[Start of section]

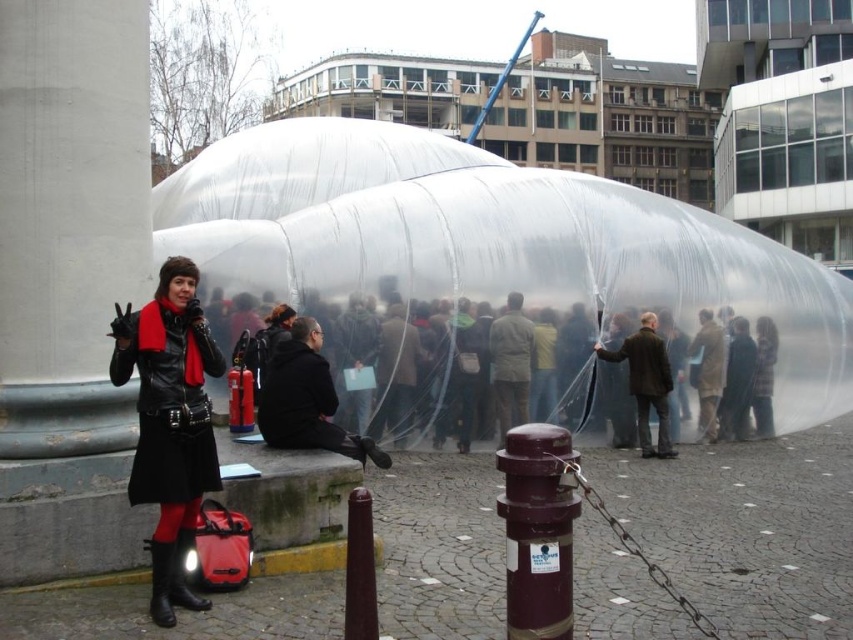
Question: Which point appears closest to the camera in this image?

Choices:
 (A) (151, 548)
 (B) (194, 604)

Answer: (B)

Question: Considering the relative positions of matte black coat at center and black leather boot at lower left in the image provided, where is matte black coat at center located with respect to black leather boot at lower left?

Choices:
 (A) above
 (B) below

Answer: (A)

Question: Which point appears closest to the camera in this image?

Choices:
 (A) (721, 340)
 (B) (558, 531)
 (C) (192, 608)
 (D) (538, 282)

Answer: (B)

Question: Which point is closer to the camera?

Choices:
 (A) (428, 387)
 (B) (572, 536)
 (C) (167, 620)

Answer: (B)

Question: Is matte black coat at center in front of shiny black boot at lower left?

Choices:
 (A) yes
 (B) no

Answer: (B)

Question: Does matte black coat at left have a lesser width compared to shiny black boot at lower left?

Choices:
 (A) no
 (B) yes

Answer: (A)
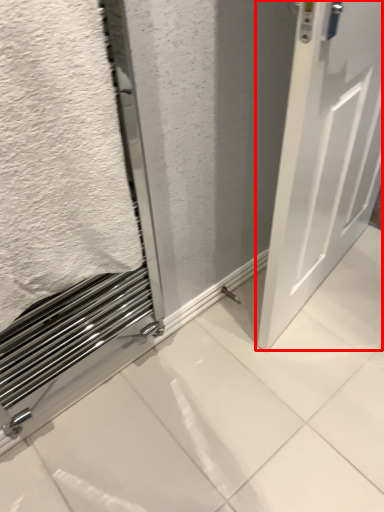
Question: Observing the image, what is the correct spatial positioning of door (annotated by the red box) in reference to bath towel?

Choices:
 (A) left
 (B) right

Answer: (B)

[End of section]

Change "shiny black boot" to "glossy black boot" in the records, starting with the line with "Question: Which point is" and going on through the line with "Question: Does matte", and give back only those lines with nothing else altered.

Question: Which point is closer to the camera?

Choices:
 (A) (428, 387)
 (B) (572, 536)
 (C) (167, 620)

Answer: (B)

Question: Is matte black coat at center in front of glossy black boot at lower left?

Choices:
 (A) yes
 (B) no

Answer: (B)

Question: Does matte black coat at left have a lesser width compared to glossy black boot at lower left?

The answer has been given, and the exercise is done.